*EXERCISE PROMPT*.
Rename "Adagio" to "Andante" wherever it occurs in the material below, leave every other character unchanged, and reproduce the full notation without the pictures.

*DATA IN THIS EXERCISE*.

>>>

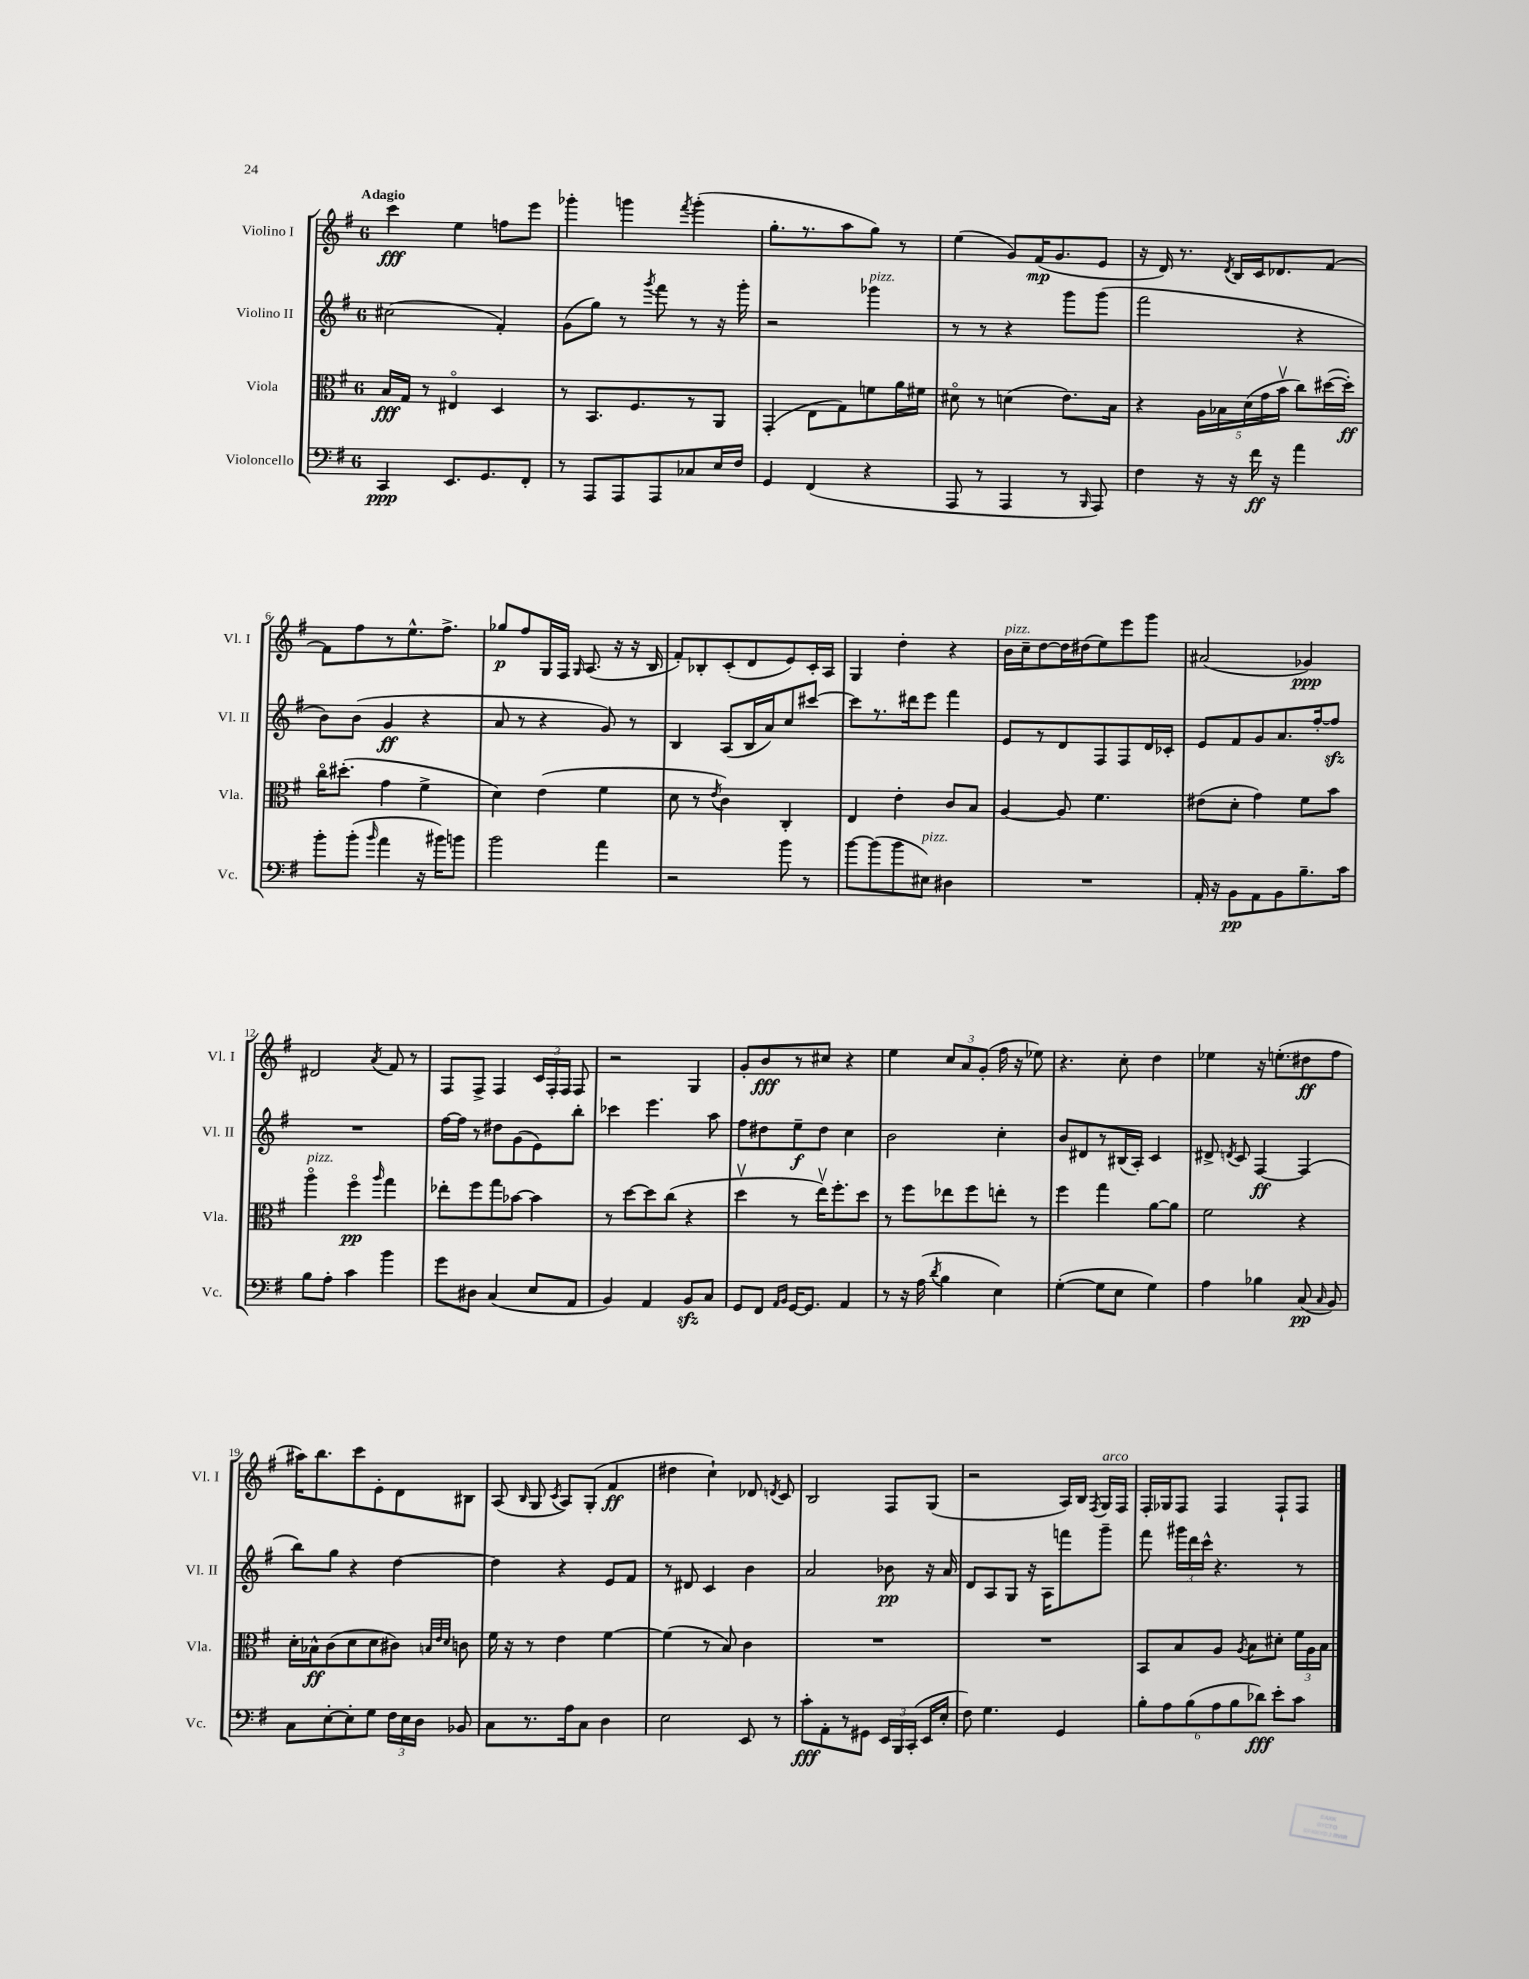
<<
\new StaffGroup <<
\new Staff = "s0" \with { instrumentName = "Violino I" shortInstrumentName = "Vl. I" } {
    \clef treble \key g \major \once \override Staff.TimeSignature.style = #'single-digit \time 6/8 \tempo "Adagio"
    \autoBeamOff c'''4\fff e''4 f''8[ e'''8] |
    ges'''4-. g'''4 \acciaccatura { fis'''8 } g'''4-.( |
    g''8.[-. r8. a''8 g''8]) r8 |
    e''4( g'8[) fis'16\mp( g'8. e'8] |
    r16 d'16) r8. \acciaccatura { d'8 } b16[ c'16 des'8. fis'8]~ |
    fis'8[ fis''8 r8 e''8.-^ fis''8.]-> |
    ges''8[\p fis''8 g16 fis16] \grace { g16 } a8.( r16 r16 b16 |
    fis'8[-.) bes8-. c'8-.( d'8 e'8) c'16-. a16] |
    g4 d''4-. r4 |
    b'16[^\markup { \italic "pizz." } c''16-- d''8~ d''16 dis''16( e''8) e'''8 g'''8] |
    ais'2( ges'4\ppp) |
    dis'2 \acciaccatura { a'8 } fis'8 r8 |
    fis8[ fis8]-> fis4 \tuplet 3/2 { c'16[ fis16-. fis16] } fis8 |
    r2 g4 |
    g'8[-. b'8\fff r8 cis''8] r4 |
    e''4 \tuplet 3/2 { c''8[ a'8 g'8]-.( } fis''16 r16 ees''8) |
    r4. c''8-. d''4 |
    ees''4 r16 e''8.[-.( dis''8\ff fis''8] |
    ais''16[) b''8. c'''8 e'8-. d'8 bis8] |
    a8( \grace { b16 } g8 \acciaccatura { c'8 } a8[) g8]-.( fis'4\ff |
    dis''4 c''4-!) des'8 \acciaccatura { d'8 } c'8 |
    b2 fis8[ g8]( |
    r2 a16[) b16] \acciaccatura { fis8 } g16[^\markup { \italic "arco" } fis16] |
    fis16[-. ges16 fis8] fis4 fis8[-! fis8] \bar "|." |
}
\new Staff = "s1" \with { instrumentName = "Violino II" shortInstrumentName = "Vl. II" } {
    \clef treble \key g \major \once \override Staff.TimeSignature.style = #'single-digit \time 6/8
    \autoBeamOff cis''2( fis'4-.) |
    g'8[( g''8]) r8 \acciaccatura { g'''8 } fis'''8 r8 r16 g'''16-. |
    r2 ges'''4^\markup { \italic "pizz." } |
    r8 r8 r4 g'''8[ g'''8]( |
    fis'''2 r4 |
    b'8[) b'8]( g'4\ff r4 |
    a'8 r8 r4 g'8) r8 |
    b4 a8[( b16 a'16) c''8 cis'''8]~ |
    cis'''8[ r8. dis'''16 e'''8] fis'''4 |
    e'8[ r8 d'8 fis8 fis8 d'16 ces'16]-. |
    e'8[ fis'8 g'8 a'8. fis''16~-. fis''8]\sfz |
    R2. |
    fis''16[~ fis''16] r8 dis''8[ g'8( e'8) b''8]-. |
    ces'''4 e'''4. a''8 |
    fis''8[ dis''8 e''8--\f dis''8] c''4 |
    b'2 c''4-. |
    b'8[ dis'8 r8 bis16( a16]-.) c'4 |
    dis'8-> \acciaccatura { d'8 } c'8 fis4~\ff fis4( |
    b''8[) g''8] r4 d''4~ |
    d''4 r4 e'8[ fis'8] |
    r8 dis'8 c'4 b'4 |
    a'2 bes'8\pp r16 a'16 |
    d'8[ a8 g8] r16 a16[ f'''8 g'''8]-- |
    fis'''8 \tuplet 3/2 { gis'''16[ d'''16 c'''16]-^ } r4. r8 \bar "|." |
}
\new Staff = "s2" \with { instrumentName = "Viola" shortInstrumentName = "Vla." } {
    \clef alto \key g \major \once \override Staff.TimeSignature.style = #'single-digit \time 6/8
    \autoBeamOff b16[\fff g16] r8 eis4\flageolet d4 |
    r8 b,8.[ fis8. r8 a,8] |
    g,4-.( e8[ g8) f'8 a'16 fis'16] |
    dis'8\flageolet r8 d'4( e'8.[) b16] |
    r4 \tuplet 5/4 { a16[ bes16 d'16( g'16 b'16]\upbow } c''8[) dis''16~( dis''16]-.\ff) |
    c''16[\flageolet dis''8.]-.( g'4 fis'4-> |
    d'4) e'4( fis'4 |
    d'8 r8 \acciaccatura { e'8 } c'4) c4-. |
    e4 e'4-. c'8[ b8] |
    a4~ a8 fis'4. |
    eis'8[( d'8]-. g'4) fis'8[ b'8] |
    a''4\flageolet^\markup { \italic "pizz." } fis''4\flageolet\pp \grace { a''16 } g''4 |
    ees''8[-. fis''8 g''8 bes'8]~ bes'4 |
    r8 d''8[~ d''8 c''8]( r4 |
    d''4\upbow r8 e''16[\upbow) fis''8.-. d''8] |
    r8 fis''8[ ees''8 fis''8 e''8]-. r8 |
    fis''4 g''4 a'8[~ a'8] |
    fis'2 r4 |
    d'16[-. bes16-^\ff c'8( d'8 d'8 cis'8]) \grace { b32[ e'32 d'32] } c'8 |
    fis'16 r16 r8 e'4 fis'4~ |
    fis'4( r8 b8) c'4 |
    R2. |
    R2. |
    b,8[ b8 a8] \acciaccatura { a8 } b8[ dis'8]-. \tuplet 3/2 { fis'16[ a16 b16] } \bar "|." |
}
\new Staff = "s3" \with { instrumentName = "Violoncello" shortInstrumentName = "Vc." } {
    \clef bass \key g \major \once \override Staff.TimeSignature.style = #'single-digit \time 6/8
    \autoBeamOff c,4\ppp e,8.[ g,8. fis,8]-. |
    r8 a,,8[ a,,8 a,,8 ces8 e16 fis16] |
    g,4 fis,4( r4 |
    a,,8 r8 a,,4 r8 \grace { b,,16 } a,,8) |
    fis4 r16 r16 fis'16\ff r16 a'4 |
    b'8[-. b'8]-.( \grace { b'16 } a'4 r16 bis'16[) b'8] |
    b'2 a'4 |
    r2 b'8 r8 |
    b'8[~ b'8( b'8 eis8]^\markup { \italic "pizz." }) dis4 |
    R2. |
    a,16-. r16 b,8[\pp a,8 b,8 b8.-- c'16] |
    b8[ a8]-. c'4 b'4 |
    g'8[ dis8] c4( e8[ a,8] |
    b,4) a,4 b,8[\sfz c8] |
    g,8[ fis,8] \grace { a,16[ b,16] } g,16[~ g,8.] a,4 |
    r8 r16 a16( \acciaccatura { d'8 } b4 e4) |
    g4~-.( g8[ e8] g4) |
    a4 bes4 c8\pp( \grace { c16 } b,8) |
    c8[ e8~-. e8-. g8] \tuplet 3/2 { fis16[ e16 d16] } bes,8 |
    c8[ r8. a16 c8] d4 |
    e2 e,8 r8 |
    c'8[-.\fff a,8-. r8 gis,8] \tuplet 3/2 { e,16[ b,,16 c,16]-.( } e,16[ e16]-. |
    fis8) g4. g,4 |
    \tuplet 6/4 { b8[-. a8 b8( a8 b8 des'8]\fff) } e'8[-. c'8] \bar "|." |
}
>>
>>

<<<

*CORRECT RESULT*.
<<
\new StaffGroup <<
\new Staff = "s0" \with { instrumentName = "Violino I" shortInstrumentName = "Vl. I" } {
    \clef treble \key g \major \once \override Staff.TimeSignature.style = #'single-digit \time 6/8 \tempo "Andante"
    \autoBeamOff c'''4\fff e''4 f''8[ e'''8] |
    ges'''4-. g'''4 \acciaccatura { fis'''8 } g'''4-.( |
    g''8.[-. r8. a''8 g''8]) r8 |
    e''4( g'8[) fis'16\mp( g'8. e'8] |
    r16 d'16) r8. \acciaccatura { d'8 } b16[ c'16 des'8. fis'8]~ |
    fis'8[ fis''8 r8 e''8.-^ fis''8.]-> |
    ges''8[\p fis''8 g16 fis16] \grace { g16 } a8.( r16 r16 b16 |
    fis'8[-.) bes8-. c'8-.( d'8 e'8) c'16-. a16] |
    g4 d''4-. r4 |
    b'16[^\markup { \italic "pizz." } c''16-- d''8~ d''16 dis''16( e''8) e'''8 g'''8] |
    ais'2( ges'4\ppp) |
    dis'2 \acciaccatura { a'8 } fis'8 r8 |
    fis8[ fis8]-> fis4 \tuplet 3/2 { c'16[ fis16-. fis16] } fis8 |
    r2 g4 |
    g'8[-. b'8\fff r8 cis''8] r4 |
    e''4 \tuplet 3/2 { c''8[ a'8 g'8]-.( } fis''16 r16 ees''8) |
    r4. c''8-. d''4 |
    ees''4 r16 e''8.[-.( dis''8\ff fis''8] |
    ais''16[) b''8. c'''8 e'8-. d'8 bis8] |
    a8( \grace { b16 } g8 \acciaccatura { c'8 } a8[) g8]-.( fis'4\ff |
    dis''4 c''4-!) des'8 \acciaccatura { d'8 } c'8 |
    b2 fis8[ g8]( |
    r2 a16[) b16] \acciaccatura { fis8 } g16[^\markup { \italic "arco" } fis16] |
    fis16[-. ges16 fis8] fis4 fis8[-! fis8] \bar "|." |
}
\new Staff = "s1" \with { instrumentName = "Violino II" shortInstrumentName = "Vl. II" } {
    \clef treble \key g \major \once \override Staff.TimeSignature.style = #'single-digit \time 6/8
    \autoBeamOff cis''2( fis'4-.) |
    g'8[( g''8]) r8 \acciaccatura { g'''8 } fis'''8 r8 r16 g'''16-. |
    r2 ges'''4^\markup { \italic "pizz." } |
    r8 r8 r4 g'''8[ g'''8]( |
    fis'''2 r4 |
    b'8[) b'8]( g'4\ff r4 |
    a'8 r8 r4 g'8) r8 |
    b4 a8[( b16 a'16) c''8 cis'''8]~ |
    cis'''8[ r8. dis'''16 e'''8] fis'''4 |
    e'8[ r8 d'8 fis8 fis8 d'16 ces'16]-. |
    e'8[ fis'8 g'8 a'8. fis''16~-. fis''8]\sfz |
    R2. |
    fis''16[~ fis''16] r8 dis''8[ g'8( e'8) b''8]-. |
    ces'''4 e'''4. a''8 |
    fis''8[ dis''8 e''8--\f dis''8] c''4 |
    b'2 c''4-. |
    b'8[ dis'8 r8 bis16( a16]-.) c'4 |
    dis'8-> \acciaccatura { d'8 } c'8 fis4~\ff fis4( |
    b''8[) g''8] r4 d''4~ |
    d''4 r4 e'8[ fis'8] |
    r8 dis'8 c'4 b'4 |
    a'2 bes'8\pp r16 a'16 |
    d'8[ a8 g8] r16 a16[ f'''8 g'''8]-- |
    fis'''8 \tuplet 3/2 { gis'''16[ d'''16 c'''16]-^ } r4. r8 \bar "|." |
}
\new Staff = "s2" \with { instrumentName = "Viola" shortInstrumentName = "Vla." } {
    \clef alto \key g \major \once \override Staff.TimeSignature.style = #'single-digit \time 6/8
    \autoBeamOff b16[\fff g16] r8 eis4\flageolet d4 |
    r8 b,8.[ fis8. r8 a,8] |
    g,4-.( e8[ g8) f'8 a'16 fis'16] |
    dis'8\flageolet r8 d'4( e'8.[) b16] |
    r4 \tuplet 5/4 { a16[ bes16 d'16( g'16 b'16]\upbow } c''8[) dis''16~( dis''16]-.\ff) |
    c''16[\flageolet dis''8.]-.( g'4 fis'4-> |
    d'4) e'4( fis'4 |
    d'8 r8 \acciaccatura { e'8 } c'4) c4-. |
    e4 e'4-. c'8[ b8] |
    a4~ a8 fis'4. |
    eis'8[( d'8]-. g'4) fis'8[ b'8] |
    a''4\flageolet^\markup { \italic "pizz." } fis''4\flageolet\pp \grace { a''16 } g''4 |
    ees''8[-. fis''8 g''8 bes'8]~ bes'4 |
    r8 d''8[~ d''8 c''8]( r4 |
    d''4\upbow r8 e''16[\upbow) fis''8.-. d''8] |
    r8 fis''8[ ees''8 fis''8 e''8]-. r8 |
    fis''4 g''4 a'8[~ a'8] |
    fis'2 r4 |
    d'16[-. bes16-^\ff c'8( d'8 d'8 cis'8]) \grace { b32[ e'32 d'32] } c'8 |
    fis'16 r16 r8 e'4 fis'4~ |
    fis'4( r8 b8) c'4 |
    R2. |
    R2. |
    b,8[ b8 a8] \acciaccatura { a8 } b8[ dis'8]-. \tuplet 3/2 { fis'16[ a16 b16] } \bar "|." |
}
\new Staff = "s3" \with { instrumentName = "Violoncello" shortInstrumentName = "Vc." } {
    \clef bass \key g \major \once \override Staff.TimeSignature.style = #'single-digit \time 6/8
    \autoBeamOff c,4\ppp e,8.[ g,8. fis,8]-. |
    r8 a,,8[ a,,8 a,,8 ces8 e16 fis16] |
    g,4 fis,4( r4 |
    a,,8 r8 a,,4 r8 \grace { b,,16 } a,,8) |
    fis4 r16 r16 fis'16\ff r16 a'4 |
    b'8[-. b'8]-.( \grace { b'16 } a'4 r16 bis'16[) b'8] |
    b'2 a'4 |
    r2 b'8 r8 |
    b'8[~ b'8( b'8 eis8]^\markup { \italic "pizz." }) dis4 |
    R2. |
    a,16-. r16 b,8[\pp a,8 b,8 b8.-- c'16] |
    b8[ a8]-. c'4 b'4 |
    g'8[ dis8] c4( e8[ a,8] |
    b,4) a,4 b,8[\sfz c8] |
    g,8[ fis,8] \grace { a,16[ b,16] } g,16[~ g,8.] a,4 |
    r8 r16 a16( \acciaccatura { d'8 } b4 e4) |
    g4~-.( g8[ e8] g4) |
    a4 bes4 c8\pp( \grace { c16 } b,8) |
    c8[ e8~-. e8-. g8] \tuplet 3/2 { fis16[ e16 d16] } bes,8 |
    c8[ r8. a16 c8] d4 |
    e2 e,8 r8 |
    c'8[-.\fff a,8-. r8 gis,8] \tuplet 3/2 { e,16[ b,,16 c,16]-.( } e,16[ e16]-. |
    fis8) g4. g,4 |
    \tuplet 6/4 { b8[-. a8 b8( a8 b8 des'8]\fff) } e'8[-. c'8] \bar "|." |
}
>>
>>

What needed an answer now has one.